For this exercise, reproduce each entry below exactly, excluding pictures.

═════ Records shown ═════

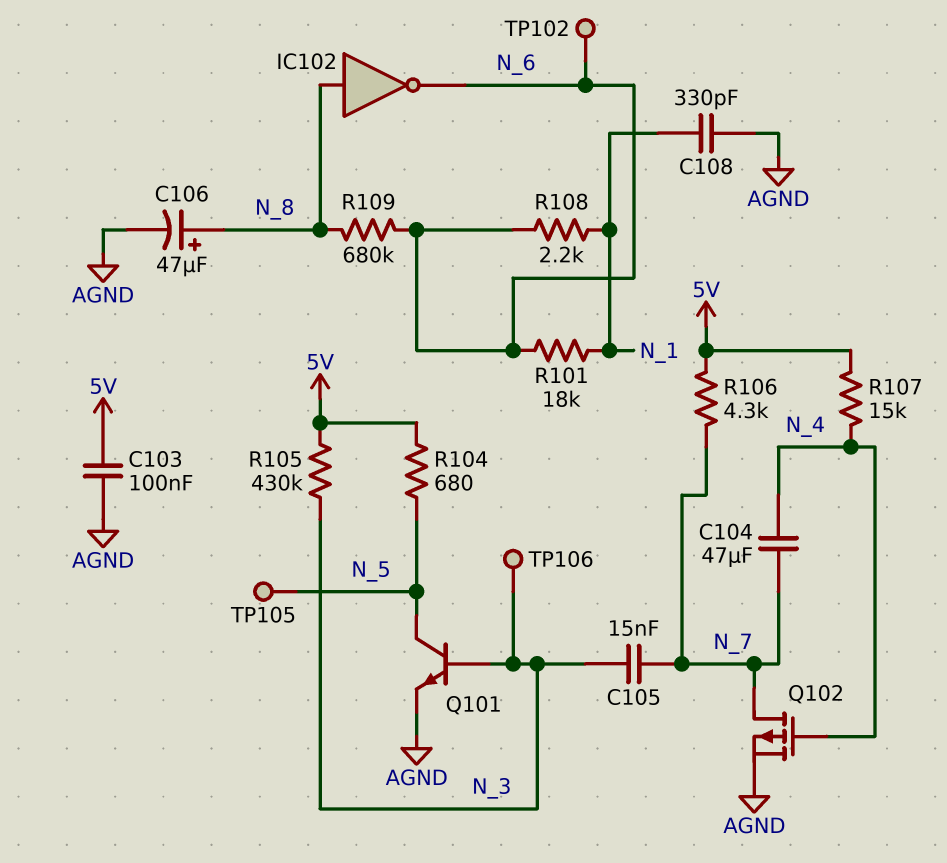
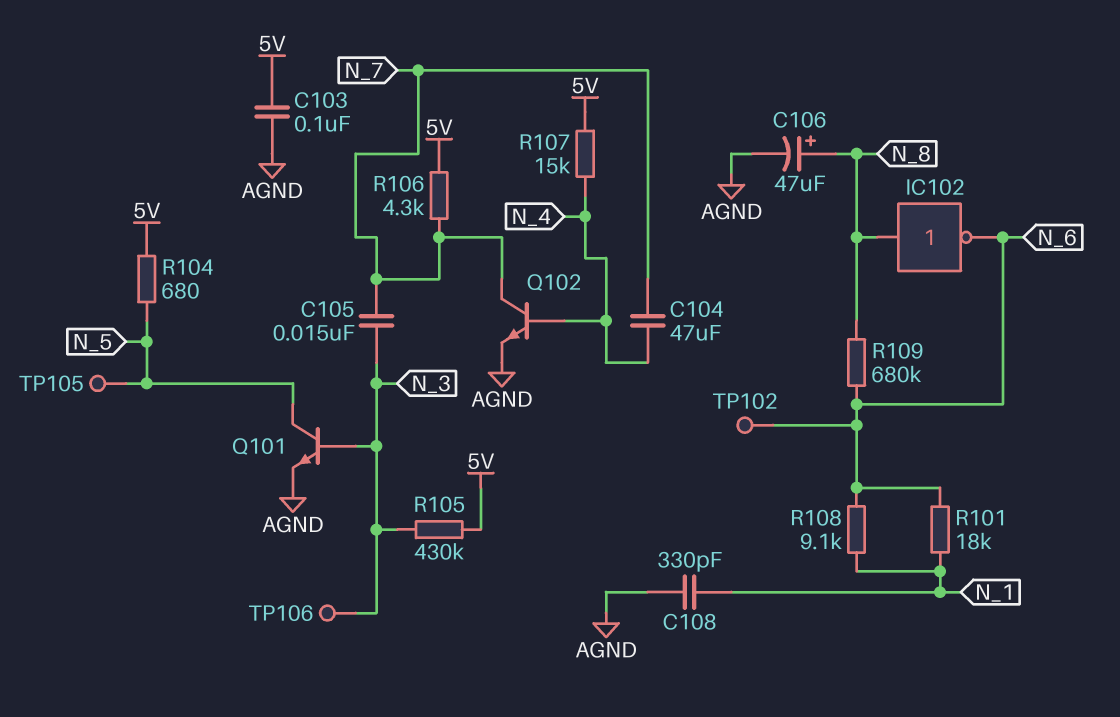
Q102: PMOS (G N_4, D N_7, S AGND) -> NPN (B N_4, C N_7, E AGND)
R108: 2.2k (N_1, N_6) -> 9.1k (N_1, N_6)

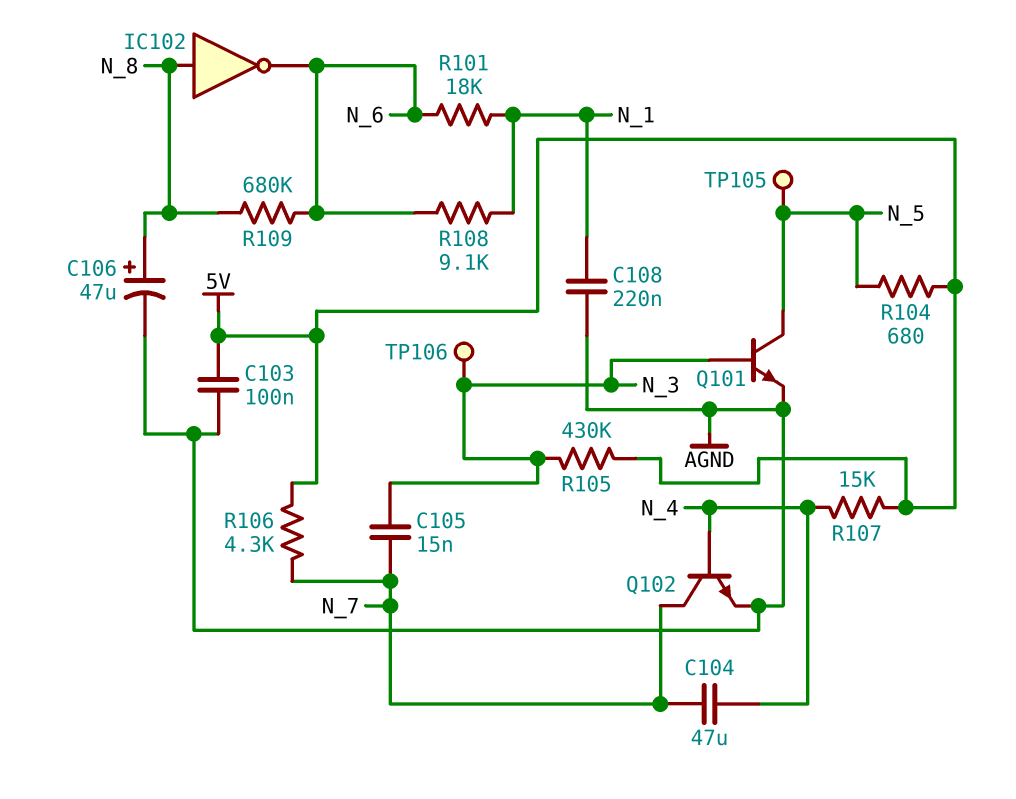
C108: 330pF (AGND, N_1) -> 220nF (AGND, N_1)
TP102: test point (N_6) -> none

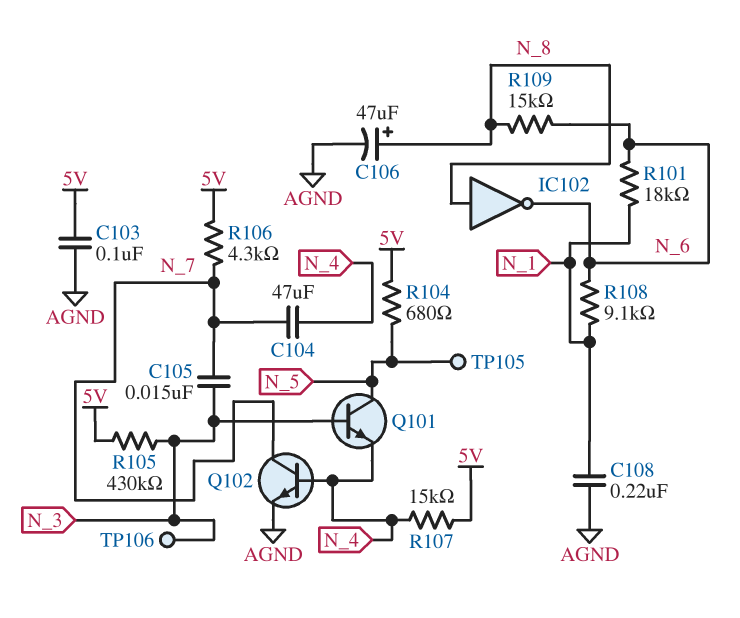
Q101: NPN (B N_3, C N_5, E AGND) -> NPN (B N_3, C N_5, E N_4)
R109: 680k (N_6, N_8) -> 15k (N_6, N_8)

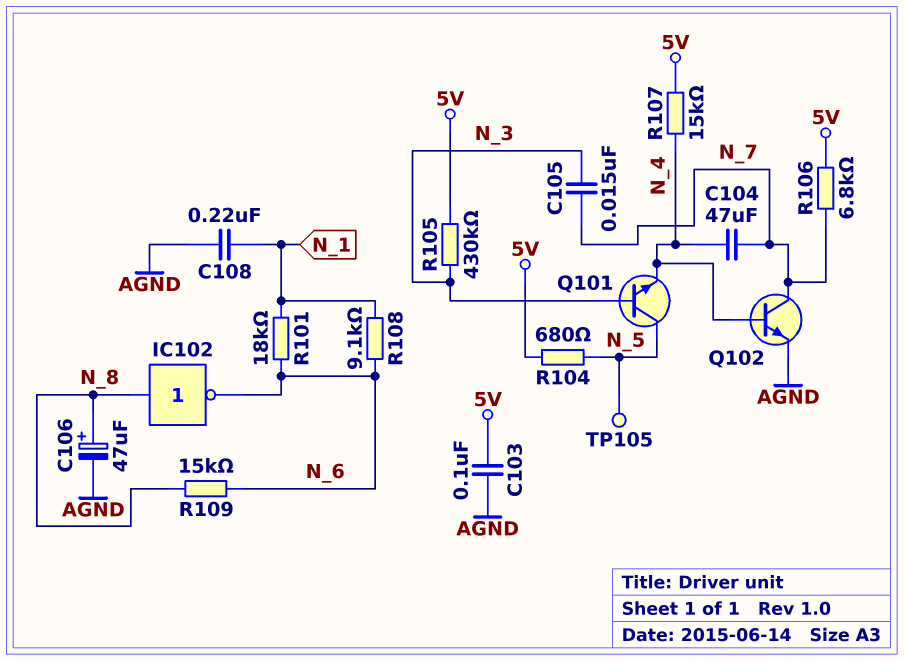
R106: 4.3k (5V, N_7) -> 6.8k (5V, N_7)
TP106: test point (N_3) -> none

═════

▶ **Task answer**:
Q102: PMOS (G N_4, D N_7, S AGND) -> NPN (B N_4, C N_7, E AGND)
R108: 2.2k (N_1, N_6) -> 9.1k (N_1, N_6)

C108: 330pF (AGND, N_1) -> 220nF (AGND, N_1)
TP102: test point (N_6) -> none

Q101: NPN (B N_3, C N_5, E AGND) -> NPN (B N_3, C N_5, E N_4)
R109: 680k (N_6, N_8) -> 15k (N_6, N_8)

R106: 4.3k (5V, N_7) -> 6.8k (5V, N_7)
TP106: test point (N_3) -> none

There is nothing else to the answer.